> Records shown:
----------------

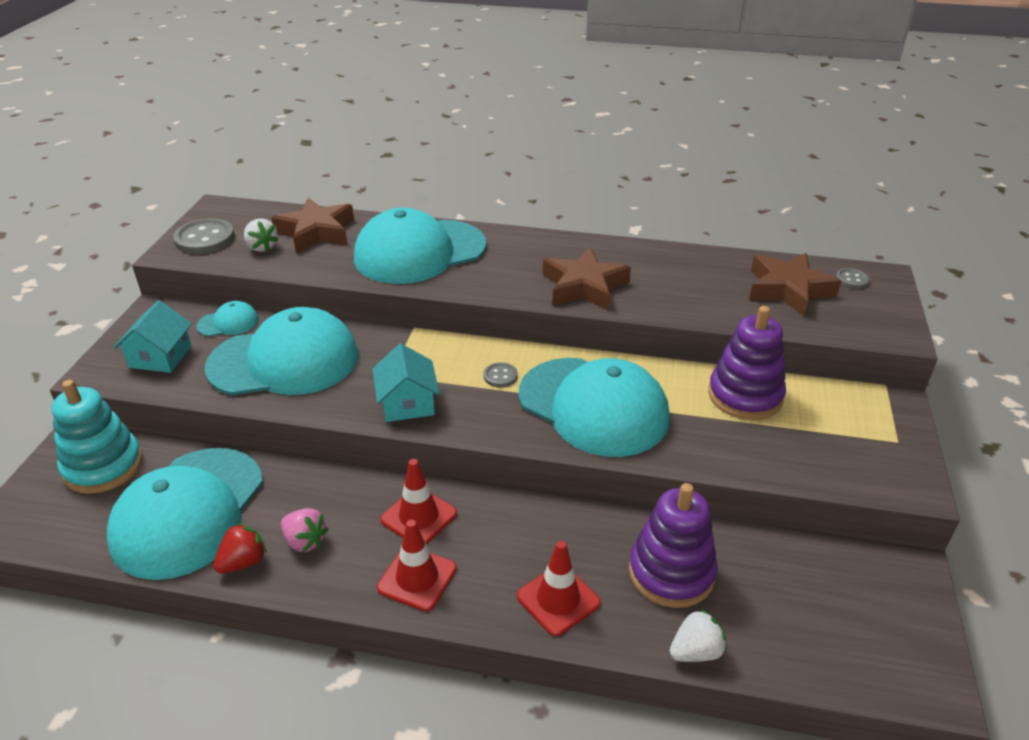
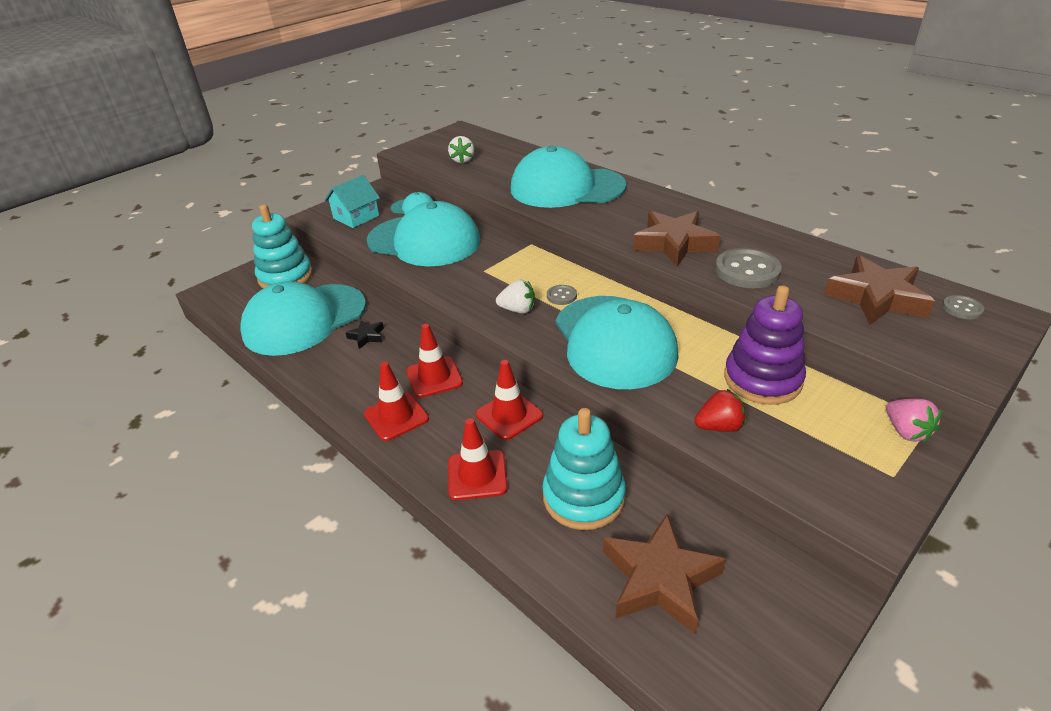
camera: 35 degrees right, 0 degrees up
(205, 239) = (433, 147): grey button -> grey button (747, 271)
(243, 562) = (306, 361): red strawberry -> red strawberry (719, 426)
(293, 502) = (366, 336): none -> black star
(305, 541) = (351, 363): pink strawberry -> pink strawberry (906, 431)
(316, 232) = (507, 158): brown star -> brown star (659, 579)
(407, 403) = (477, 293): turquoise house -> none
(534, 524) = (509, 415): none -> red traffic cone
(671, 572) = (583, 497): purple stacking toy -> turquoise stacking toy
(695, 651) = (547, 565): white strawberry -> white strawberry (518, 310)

----------------

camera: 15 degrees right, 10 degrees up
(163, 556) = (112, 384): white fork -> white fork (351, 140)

----------------

> What needs to be done:
Starting at the line that has "(243, 562) = (306, 361): red" in the records above, restate word for word every line until the one that has "(695, 651) = (547, 565): white", and include that one as well.

> Response area:
(243, 562) = (306, 361): red strawberry -> red strawberry (719, 426)
(293, 502) = (366, 336): none -> black star
(305, 541) = (351, 363): pink strawberry -> pink strawberry (906, 431)
(316, 232) = (507, 158): brown star -> brown star (659, 579)
(407, 403) = (477, 293): turquoise house -> none
(534, 524) = (509, 415): none -> red traffic cone
(671, 572) = (583, 497): purple stacking toy -> turquoise stacking toy
(695, 651) = (547, 565): white strawberry -> white strawberry (518, 310)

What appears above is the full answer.